# [MATERIALS PROVIDED]
================================
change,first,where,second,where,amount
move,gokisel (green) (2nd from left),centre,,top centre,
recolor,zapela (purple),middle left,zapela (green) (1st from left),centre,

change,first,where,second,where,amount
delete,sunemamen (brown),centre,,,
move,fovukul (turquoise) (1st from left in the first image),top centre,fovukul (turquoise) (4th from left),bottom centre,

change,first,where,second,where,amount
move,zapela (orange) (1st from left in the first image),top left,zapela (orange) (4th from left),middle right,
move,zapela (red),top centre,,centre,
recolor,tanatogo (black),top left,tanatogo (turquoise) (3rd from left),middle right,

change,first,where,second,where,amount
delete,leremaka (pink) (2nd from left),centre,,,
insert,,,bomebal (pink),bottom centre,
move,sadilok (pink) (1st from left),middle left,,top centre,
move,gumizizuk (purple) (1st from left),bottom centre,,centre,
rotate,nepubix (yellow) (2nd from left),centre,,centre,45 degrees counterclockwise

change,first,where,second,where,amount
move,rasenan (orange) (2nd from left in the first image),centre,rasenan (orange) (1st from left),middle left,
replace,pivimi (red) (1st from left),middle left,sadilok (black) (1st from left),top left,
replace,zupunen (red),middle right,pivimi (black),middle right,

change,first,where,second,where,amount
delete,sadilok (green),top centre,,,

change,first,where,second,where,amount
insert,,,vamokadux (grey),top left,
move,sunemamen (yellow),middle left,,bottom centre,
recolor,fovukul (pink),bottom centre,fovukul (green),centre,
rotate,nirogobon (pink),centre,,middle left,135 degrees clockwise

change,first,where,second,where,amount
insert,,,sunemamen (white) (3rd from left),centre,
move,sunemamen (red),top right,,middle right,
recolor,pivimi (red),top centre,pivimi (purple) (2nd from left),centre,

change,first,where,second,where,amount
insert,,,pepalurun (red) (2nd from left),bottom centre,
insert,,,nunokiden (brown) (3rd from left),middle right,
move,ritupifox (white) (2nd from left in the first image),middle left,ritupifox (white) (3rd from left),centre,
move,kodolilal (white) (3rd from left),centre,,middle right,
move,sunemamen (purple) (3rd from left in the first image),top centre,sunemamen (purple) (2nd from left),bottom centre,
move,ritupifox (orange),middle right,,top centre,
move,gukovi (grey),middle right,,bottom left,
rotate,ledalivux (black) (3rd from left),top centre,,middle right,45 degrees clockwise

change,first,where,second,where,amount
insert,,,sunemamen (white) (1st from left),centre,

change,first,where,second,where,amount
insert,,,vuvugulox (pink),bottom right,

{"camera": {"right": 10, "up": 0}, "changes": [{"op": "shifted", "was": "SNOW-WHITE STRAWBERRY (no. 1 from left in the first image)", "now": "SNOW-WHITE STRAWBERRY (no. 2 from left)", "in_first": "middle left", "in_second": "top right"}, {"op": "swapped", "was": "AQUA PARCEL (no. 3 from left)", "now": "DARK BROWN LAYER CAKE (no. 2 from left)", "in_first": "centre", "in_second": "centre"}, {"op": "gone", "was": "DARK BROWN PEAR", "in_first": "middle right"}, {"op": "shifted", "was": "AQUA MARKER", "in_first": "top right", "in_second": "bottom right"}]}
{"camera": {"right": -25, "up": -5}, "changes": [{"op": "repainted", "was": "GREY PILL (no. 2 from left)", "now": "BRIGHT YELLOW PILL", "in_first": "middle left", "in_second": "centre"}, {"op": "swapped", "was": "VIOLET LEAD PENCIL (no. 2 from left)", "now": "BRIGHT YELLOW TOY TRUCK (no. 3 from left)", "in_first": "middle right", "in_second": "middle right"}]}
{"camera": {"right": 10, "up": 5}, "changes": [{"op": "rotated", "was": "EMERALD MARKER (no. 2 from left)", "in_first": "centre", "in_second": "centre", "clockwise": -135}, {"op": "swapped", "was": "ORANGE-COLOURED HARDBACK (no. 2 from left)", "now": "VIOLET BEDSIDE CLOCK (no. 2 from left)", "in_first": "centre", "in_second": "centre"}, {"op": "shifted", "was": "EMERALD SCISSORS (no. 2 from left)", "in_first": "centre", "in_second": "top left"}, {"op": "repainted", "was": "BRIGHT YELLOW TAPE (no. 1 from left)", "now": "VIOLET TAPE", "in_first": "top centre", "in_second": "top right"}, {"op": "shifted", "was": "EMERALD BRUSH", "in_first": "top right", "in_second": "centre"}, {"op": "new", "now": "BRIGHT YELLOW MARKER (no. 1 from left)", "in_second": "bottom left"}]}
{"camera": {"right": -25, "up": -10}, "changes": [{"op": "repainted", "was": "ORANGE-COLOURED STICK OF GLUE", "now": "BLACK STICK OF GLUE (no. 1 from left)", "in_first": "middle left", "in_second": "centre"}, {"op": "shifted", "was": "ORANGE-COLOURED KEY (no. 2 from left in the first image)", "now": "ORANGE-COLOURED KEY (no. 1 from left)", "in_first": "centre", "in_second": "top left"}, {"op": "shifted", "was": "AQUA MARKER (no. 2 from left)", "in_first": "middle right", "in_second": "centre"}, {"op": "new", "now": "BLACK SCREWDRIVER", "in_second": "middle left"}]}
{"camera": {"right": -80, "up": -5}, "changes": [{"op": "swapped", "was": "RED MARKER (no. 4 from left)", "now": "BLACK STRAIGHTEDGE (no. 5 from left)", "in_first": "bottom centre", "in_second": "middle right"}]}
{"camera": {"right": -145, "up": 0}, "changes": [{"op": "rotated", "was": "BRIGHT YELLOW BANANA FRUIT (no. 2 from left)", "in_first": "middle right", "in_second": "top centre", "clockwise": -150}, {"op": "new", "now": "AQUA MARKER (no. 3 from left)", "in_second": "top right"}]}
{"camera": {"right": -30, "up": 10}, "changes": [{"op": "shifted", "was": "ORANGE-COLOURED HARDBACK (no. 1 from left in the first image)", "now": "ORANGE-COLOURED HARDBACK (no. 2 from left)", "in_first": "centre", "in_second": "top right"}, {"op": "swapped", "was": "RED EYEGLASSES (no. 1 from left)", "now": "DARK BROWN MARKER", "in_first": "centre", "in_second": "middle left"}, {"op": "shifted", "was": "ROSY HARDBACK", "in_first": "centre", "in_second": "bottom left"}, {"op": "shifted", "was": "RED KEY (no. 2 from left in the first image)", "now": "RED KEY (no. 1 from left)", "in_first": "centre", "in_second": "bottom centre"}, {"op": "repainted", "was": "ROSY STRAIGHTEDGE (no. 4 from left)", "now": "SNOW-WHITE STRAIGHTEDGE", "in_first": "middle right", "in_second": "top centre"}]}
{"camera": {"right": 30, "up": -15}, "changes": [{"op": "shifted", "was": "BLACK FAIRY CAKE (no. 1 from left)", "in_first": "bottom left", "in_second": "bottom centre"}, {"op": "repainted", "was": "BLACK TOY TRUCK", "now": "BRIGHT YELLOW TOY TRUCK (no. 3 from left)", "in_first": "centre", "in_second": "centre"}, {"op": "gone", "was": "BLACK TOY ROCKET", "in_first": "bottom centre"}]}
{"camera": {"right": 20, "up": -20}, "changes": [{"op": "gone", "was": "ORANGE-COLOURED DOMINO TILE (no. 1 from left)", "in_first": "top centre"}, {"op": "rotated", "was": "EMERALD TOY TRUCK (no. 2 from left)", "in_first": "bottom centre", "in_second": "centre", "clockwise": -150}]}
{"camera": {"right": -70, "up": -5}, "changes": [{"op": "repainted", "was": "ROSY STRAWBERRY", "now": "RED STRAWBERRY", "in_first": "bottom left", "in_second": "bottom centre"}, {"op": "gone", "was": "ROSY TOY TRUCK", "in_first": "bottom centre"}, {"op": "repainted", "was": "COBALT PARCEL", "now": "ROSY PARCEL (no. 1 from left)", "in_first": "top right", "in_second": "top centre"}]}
================================
# [WHAT THE EXERCISE ASKS]
Please give the data again in full, exactly as written.

# [TASK ANSWER]
change,first,where,second,where,amount
move,gokisel (green) (2nd from left),centre,,top centre,
recolor,zapela (purple),middle left,zapela (green) (1st from left),centre,

change,first,where,second,where,amount
delete,sunemamen (brown),centre,,,
move,fovukul (turquoise) (1st from left in the first image),top centre,fovukul (turquoise) (4th from left),bottom centre,

change,first,where,second,where,amount
move,zapela (orange) (1st from left in the first image),top left,zapela (orange) (4th from left),middle right,
move,zapela (red),top centre,,centre,
recolor,tanatogo (black),top left,tanatogo (turquoise) (3rd from left),middle right,

change,first,where,second,where,amount
delete,leremaka (pink) (2nd from left),centre,,,
insert,,,bomebal (pink),bottom centre,
move,sadilok (pink) (1st from left),middle left,,top centre,
move,gumizizuk (purple) (1st from left),bottom centre,,centre,
rotate,nepubix (yellow) (2nd from left),centre,,centre,45 degrees counterclockwise

change,first,where,second,where,amount
move,rasenan (orange) (2nd from left in the first image),centre,rasenan (orange) (1st from left),middle left,
replace,pivimi (red) (1st from left),middle left,sadilok (black) (1st from left),top left,
replace,zupunen (red),middle right,pivimi (black),middle right,

change,first,where,second,where,amount
delete,sadilok (green),top centre,,,

change,first,where,second,where,amount
insert,,,vamokadux (grey),top left,
move,sunemamen (yellow),middle left,,bottom centre,
recolor,fovukul (pink),bottom centre,fovukul (green),centre,
rotate,nirogobon (pink),centre,,middle left,135 degrees clockwise

change,first,where,second,where,amount
insert,,,sunemamen (white) (3rd from left),centre,
move,sunemamen (red),top right,,middle right,
recolor,pivimi (red),top centre,pivimi (purple) (2nd from left),centre,

change,first,where,second,where,amount
insert,,,pepalurun (red) (2nd from left),bottom centre,
insert,,,nunokiden (brown) (3rd from left),middle right,
move,ritupifox (white) (2nd from left in the first image),middle left,ritupifox (white) (3rd from left),centre,
move,kodolilal (white) (3rd from left),centre,,middle right,
move,sunemamen (purple) (3rd from left in the first image),top centre,sunemamen (purple) (2nd from left),bottom centre,
move,ritupifox (orange),middle right,,top centre,
move,gukovi (grey),middle right,,bottom left,
rotate,ledalivux (black) (3rd from left),top centre,,middle right,45 degrees clockwise

change,first,where,second,where,amount
insert,,,sunemamen (white) (1st from left),centre,

change,first,where,second,where,amount
insert,,,vuvugulox (pink),bottom right,

{"camera": {"right": 10, "up": 0}, "changes": [{"op": "shifted", "was": "SNOW-WHITE STRAWBERRY (no. 1 from left in the first image)", "now": "SNOW-WHITE STRAWBERRY (no. 2 from left)", "in_first": "middle left", "in_second": "top right"}, {"op": "swapped", "was": "AQUA PARCEL (no. 3 from left)", "now": "DARK BROWN LAYER CAKE (no. 2 from left)", "in_first": "centre", "in_second": "centre"}, {"op": "gone", "was": "DARK BROWN PEAR", "in_first": "middle right"}, {"op": "shifted", "was": "AQUA MARKER", "in_first": "top right", "in_second": "bottom right"}]}
{"camera": {"right": -25, "up": -5}, "changes": [{"op": "repainted", "was": "GREY PILL (no. 2 from left)", "now": "BRIGHT YELLOW PILL", "in_first": "middle left", "in_second": "centre"}, {"op": "swapped", "was": "VIOLET LEAD PENCIL (no. 2 from left)", "now": "BRIGHT YELLOW TOY TRUCK (no. 3 from left)", "in_first": "middle right", "in_second": "middle right"}]}
{"camera": {"right": 10, "up": 5}, "changes": [{"op": "rotated", "was": "EMERALD MARKER (no. 2 from left)", "in_first": "centre", "in_second": "centre", "clockwise": -135}, {"op": "swapped", "was": "ORANGE-COLOURED HARDBACK (no. 2 from left)", "now": "VIOLET BEDSIDE CLOCK (no. 2 from left)", "in_first": "centre", "in_second": "centre"}, {"op": "shifted", "was": "EMERALD SCISSORS (no. 2 from left)", "in_first": "centre", "in_second": "top left"}, {"op": "repainted", "was": "BRIGHT YELLOW TAPE (no. 1 from left)", "now": "VIOLET TAPE", "in_first": "top centre", "in_second": "top right"}, {"op": "shifted", "was": "EMERALD BRUSH", "in_first": "top right", "in_second": "centre"}, {"op": "new", "now": "BRIGHT YELLOW MARKER (no. 1 from left)", "in_second": "bottom left"}]}
{"camera": {"right": -25, "up": -10}, "changes": [{"op": "repainted", "was": "ORANGE-COLOURED STICK OF GLUE", "now": "BLACK STICK OF GLUE (no. 1 from left)", "in_first": "middle left", "in_second": "centre"}, {"op": "shifted", "was": "ORANGE-COLOURED KEY (no. 2 from left in the first image)", "now": "ORANGE-COLOURED KEY (no. 1 from left)", "in_first": "centre", "in_second": "top left"}, {"op": "shifted", "was": "AQUA MARKER (no. 2 from left)", "in_first": "middle right", "in_second": "centre"}, {"op": "new", "now": "BLACK SCREWDRIVER", "in_second": "middle left"}]}
{"camera": {"right": -80, "up": -5}, "changes": [{"op": "swapped", "was": "RED MARKER (no. 4 from left)", "now": "BLACK STRAIGHTEDGE (no. 5 from left)", "in_first": "bottom centre", "in_second": "middle right"}]}
{"camera": {"right": -145, "up": 0}, "changes": [{"op": "rotated", "was": "BRIGHT YELLOW BANANA FRUIT (no. 2 from left)", "in_first": "middle right", "in_second": "top centre", "clockwise": -150}, {"op": "new", "now": "AQUA MARKER (no. 3 from left)", "in_second": "top right"}]}
{"camera": {"right": -30, "up": 10}, "changes": [{"op": "shifted", "was": "ORANGE-COLOURED HARDBACK (no. 1 from left in the first image)", "now": "ORANGE-COLOURED HARDBACK (no. 2 from left)", "in_first": "centre", "in_second": "top right"}, {"op": "swapped", "was": "RED EYEGLASSES (no. 1 from left)", "now": "DARK BROWN MARKER", "in_first": "centre", "in_second": "middle left"}, {"op": "shifted", "was": "ROSY HARDBACK", "in_first": "centre", "in_second": "bottom left"}, {"op": "shifted", "was": "RED KEY (no. 2 from left in the first image)", "now": "RED KEY (no. 1 from left)", "in_first": "centre", "in_second": "bottom centre"}, {"op": "repainted", "was": "ROSY STRAIGHTEDGE (no. 4 from left)", "now": "SNOW-WHITE STRAIGHTEDGE", "in_first": "middle right", "in_second": "top centre"}]}
{"camera": {"right": 30, "up": -15}, "changes": [{"op": "shifted", "was": "BLACK FAIRY CAKE (no. 1 from left)", "in_first": "bottom left", "in_second": "bottom centre"}, {"op": "repainted", "was": "BLACK TOY TRUCK", "now": "BRIGHT YELLOW TOY TRUCK (no. 3 from left)", "in_first": "centre", "in_second": "centre"}, {"op": "gone", "was": "BLACK TOY ROCKET", "in_first": "bottom centre"}]}
{"camera": {"right": 20, "up": -20}, "changes": [{"op": "gone", "was": "ORANGE-COLOURED DOMINO TILE (no. 1 from left)", "in_first": "top centre"}, {"op": "rotated", "was": "EMERALD TOY TRUCK (no. 2 from left)", "in_first": "bottom centre", "in_second": "centre", "clockwise": -150}]}
{"camera": {"right": -70, "up": -5}, "changes": [{"op": "repainted", "was": "ROSY STRAWBERRY", "now": "RED STRAWBERRY", "in_first": "bottom left", "in_second": "bottom centre"}, {"op": "gone", "was": "ROSY TOY TRUCK", "in_first": "bottom centre"}, {"op": "repainted", "was": "COBALT PARCEL", "now": "ROSY PARCEL (no. 1 from left)", "in_first": "top right", "in_second": "top centre"}]}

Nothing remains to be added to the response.